Records from a data collection:

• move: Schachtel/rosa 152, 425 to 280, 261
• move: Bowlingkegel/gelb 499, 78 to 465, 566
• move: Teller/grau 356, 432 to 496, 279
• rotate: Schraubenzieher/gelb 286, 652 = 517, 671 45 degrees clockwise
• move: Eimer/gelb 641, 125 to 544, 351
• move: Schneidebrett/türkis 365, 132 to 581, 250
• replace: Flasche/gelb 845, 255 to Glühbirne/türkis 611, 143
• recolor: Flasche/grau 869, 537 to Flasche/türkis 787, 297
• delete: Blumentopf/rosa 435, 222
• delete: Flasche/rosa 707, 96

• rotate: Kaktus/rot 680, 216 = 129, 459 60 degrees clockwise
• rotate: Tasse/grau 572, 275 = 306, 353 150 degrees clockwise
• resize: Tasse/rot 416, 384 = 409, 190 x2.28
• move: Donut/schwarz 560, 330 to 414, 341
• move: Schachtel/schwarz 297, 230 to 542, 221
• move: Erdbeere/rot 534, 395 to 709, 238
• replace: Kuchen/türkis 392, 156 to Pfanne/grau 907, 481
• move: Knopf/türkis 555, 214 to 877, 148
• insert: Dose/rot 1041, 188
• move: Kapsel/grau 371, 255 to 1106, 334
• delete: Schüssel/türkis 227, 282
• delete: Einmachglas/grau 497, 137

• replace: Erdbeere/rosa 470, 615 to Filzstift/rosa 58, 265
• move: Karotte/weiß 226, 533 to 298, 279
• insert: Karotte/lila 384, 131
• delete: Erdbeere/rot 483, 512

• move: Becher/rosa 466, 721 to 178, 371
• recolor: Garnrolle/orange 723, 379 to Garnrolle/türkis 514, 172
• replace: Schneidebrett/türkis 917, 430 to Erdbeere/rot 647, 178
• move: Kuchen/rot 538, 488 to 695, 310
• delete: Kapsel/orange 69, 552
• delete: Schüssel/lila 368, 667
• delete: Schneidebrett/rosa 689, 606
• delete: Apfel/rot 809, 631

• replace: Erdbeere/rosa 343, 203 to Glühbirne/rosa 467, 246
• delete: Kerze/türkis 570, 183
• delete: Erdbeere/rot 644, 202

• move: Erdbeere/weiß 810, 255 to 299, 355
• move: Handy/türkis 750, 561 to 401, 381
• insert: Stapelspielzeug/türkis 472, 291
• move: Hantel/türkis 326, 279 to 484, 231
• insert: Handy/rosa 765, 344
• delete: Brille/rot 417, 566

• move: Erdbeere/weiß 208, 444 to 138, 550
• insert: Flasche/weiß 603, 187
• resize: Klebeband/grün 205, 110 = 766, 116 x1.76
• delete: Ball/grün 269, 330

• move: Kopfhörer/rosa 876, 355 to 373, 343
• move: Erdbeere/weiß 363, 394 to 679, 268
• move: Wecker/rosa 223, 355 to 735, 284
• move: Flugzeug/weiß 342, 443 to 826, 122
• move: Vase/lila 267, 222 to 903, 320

Exercise aim: The response must consist solely of the lines from the first line of the entries through the line containing "Blumentopf/rosa 435, 222", repeated exactly.

Solution for this task:
• move: Schachtel/rosa 152, 425 to 280, 261
• move: Bowlingkegel/gelb 499, 78 to 465, 566
• move: Teller/grau 356, 432 to 496, 279
• rotate: Schraubenzieher/gelb 286, 652 = 517, 671 45 degrees clockwise
• move: Eimer/gelb 641, 125 to 544, 351
• move: Schneidebrett/türkis 365, 132 to 581, 250
• replace: Flasche/gelb 845, 255 to Glühbirne/türkis 611, 143
• recolor: Flasche/grau 869, 537 to Flasche/türkis 787, 297
• delete: Blumentopf/rosa 435, 222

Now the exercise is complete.